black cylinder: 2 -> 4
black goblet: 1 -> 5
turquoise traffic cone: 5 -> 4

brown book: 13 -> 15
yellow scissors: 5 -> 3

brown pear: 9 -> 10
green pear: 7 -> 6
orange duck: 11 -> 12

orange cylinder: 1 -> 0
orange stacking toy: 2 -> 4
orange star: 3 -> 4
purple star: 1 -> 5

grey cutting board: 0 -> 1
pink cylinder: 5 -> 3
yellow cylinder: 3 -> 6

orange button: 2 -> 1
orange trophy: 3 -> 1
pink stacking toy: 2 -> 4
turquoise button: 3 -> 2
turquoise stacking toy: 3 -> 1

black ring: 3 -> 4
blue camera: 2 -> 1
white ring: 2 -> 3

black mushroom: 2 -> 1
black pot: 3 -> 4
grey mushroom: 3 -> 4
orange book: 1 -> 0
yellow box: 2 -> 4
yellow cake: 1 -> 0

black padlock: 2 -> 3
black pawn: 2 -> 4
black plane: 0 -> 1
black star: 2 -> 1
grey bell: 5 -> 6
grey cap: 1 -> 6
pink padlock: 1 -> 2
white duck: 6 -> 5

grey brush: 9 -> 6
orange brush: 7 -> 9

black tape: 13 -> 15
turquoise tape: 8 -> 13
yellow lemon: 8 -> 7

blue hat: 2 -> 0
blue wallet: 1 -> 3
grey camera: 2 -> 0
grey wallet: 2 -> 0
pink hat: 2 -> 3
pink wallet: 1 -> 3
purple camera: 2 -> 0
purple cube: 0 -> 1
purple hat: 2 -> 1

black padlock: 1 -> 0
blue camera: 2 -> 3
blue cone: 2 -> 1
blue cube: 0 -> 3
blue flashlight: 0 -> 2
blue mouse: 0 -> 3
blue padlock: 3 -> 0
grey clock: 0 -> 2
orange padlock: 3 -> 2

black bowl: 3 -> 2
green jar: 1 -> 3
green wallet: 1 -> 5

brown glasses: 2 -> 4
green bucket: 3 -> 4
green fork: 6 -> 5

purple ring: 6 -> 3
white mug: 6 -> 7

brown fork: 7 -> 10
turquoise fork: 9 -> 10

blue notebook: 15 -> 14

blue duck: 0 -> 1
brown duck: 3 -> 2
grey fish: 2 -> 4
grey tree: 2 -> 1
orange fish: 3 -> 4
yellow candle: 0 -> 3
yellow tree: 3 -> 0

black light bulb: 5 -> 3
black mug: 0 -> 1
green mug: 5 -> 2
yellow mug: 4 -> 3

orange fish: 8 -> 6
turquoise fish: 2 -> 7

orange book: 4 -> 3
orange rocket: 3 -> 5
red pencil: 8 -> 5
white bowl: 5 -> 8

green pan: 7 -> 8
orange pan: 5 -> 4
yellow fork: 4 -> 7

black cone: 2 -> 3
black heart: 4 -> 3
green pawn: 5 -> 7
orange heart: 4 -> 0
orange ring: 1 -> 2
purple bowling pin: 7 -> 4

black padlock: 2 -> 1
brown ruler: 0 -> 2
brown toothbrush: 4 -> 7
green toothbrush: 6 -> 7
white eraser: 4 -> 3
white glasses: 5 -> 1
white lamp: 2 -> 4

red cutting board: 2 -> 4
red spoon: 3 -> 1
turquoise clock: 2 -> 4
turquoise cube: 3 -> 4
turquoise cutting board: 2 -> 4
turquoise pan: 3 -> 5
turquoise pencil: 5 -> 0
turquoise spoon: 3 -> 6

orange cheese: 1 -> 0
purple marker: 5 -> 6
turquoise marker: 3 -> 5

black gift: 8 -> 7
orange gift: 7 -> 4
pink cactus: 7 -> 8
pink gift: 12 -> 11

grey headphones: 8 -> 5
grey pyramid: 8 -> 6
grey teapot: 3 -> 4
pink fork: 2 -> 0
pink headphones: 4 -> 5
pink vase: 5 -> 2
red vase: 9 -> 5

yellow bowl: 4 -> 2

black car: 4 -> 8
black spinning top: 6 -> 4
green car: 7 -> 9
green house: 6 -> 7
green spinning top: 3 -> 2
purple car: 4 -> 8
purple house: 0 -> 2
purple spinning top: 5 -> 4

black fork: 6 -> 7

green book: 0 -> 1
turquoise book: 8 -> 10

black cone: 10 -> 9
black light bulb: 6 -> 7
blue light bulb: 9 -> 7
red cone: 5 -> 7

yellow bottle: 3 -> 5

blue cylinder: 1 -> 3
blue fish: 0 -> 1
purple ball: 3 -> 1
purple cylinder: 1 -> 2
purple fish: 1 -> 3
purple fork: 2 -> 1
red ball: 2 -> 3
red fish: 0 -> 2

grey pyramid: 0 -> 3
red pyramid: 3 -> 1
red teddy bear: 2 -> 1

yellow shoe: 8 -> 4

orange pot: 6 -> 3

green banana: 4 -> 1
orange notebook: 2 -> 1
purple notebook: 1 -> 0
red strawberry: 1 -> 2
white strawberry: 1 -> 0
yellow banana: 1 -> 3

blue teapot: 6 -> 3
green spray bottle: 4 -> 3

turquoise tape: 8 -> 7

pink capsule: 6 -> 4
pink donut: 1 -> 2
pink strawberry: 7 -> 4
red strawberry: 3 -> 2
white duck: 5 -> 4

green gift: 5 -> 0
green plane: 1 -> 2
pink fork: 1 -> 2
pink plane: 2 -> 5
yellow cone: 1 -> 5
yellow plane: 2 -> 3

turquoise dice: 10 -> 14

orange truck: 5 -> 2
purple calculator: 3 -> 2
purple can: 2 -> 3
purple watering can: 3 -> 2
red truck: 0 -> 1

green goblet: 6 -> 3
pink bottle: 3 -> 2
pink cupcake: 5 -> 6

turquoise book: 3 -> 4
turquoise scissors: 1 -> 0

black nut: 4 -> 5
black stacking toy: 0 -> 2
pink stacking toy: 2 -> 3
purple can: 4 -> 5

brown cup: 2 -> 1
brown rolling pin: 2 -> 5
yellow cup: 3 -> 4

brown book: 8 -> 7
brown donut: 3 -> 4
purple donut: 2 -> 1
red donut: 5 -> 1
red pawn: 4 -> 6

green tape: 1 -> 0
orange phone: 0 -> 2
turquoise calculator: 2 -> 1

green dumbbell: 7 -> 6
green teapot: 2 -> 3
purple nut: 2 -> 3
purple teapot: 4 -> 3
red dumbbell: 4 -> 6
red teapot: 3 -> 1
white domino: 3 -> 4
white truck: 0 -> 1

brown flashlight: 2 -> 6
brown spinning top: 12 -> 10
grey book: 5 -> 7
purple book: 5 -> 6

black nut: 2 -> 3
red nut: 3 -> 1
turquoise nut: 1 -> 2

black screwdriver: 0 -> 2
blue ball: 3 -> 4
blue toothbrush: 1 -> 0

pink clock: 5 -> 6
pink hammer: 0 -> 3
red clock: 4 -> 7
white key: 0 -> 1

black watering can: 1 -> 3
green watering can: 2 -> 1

----

### EXERCISE DESCRIPTION
Each line from the start of the records through the line holding "black pot: 3 -> 4" must be returned exactly; nothing else belongs in the answer.

### PROBLEM SOLUTION
black cylinder: 2 -> 4
black goblet: 1 -> 5
turquoise traffic cone: 5 -> 4

brown book: 13 -> 15
yellow scissors: 5 -> 3

brown pear: 9 -> 10
green pear: 7 -> 6
orange duck: 11 -> 12

orange cylinder: 1 -> 0
orange stacking toy: 2 -> 4
orange star: 3 -> 4
purple star: 1 -> 5

grey cutting board: 0 -> 1
pink cylinder: 5 -> 3
yellow cylinder: 3 -> 6

orange button: 2 -> 1
orange trophy: 3 -> 1
pink stacking toy: 2 -> 4
turquoise button: 3 -> 2
turquoise stacking toy: 3 -> 1

black ring: 3 -> 4
blue camera: 2 -> 1
white ring: 2 -> 3

black mushroom: 2 -> 1
black pot: 3 -> 4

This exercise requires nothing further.